» **Task statement**:
From the listing below, give again exactly the lines from the line with "D1: schottky (A" to the line with "R1: 8.2k (U1/FB, VS) -> 30k (U1/FB, VS)", ends included, without any pictures.

____ Input

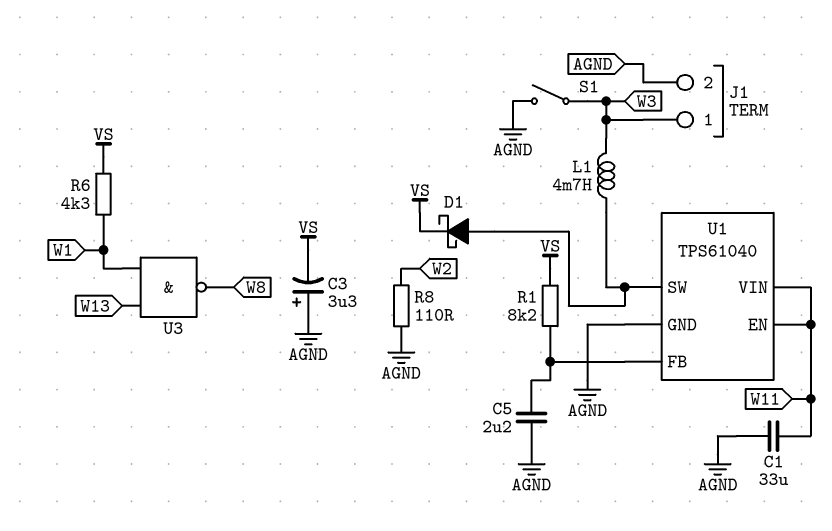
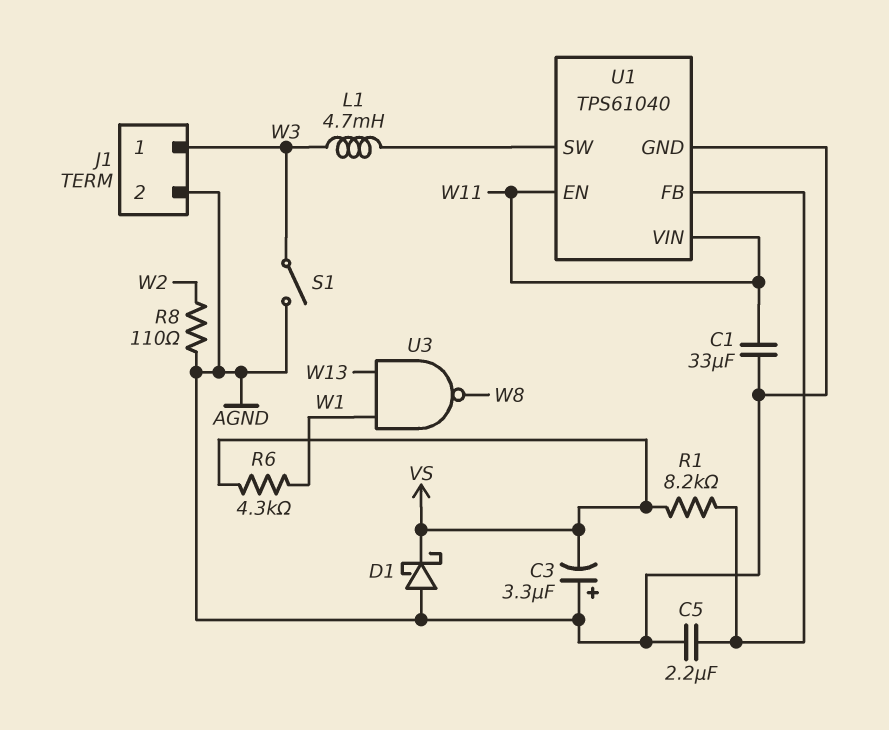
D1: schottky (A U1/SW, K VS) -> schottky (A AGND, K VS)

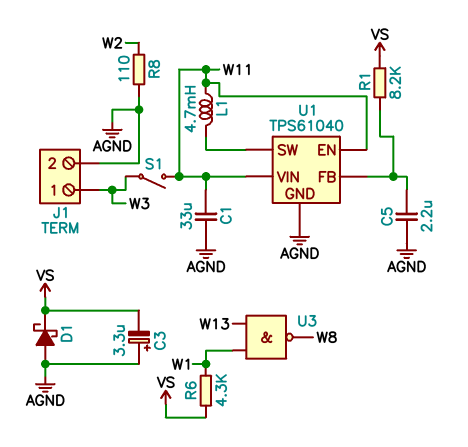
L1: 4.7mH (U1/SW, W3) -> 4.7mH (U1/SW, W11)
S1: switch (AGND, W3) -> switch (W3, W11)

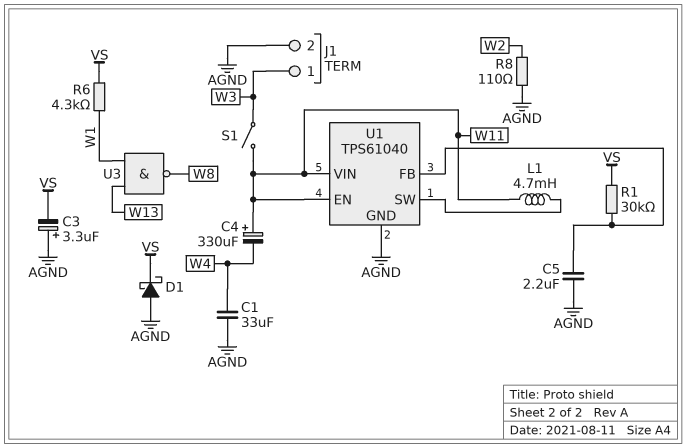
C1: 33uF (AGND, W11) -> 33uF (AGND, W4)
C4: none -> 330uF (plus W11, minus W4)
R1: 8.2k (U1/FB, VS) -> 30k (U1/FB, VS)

________
____ Input

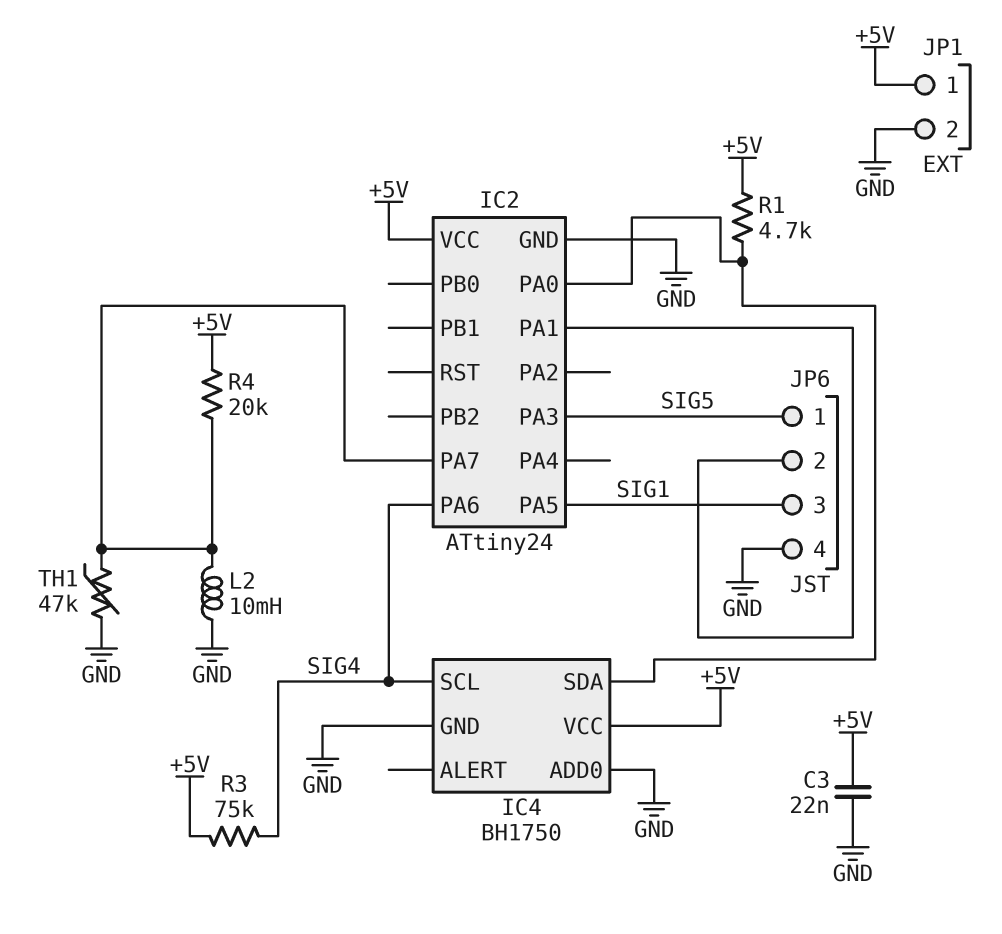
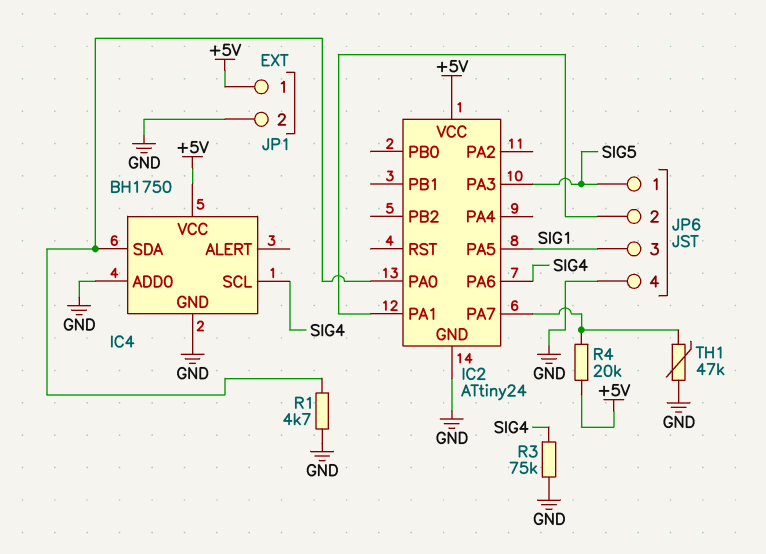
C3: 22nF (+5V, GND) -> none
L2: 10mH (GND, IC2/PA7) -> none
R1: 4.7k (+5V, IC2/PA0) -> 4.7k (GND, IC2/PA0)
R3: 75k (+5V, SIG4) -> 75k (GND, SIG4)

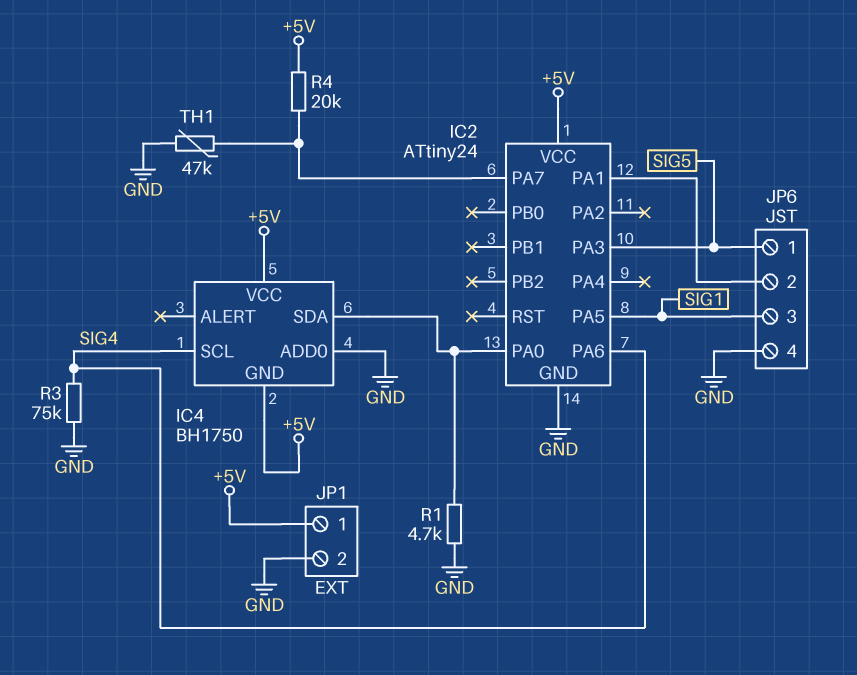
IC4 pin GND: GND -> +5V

________

» **Solved problem**:
D1: schottky (A U1/SW, K VS) -> schottky (A AGND, K VS)

L1: 4.7mH (U1/SW, W3) -> 4.7mH (U1/SW, W11)
S1: switch (AGND, W3) -> switch (W3, W11)

C1: 33uF (AGND, W11) -> 33uF (AGND, W4)
C4: none -> 330uF (plus W11, minus W4)
R1: 8.2k (U1/FB, VS) -> 30k (U1/FB, VS)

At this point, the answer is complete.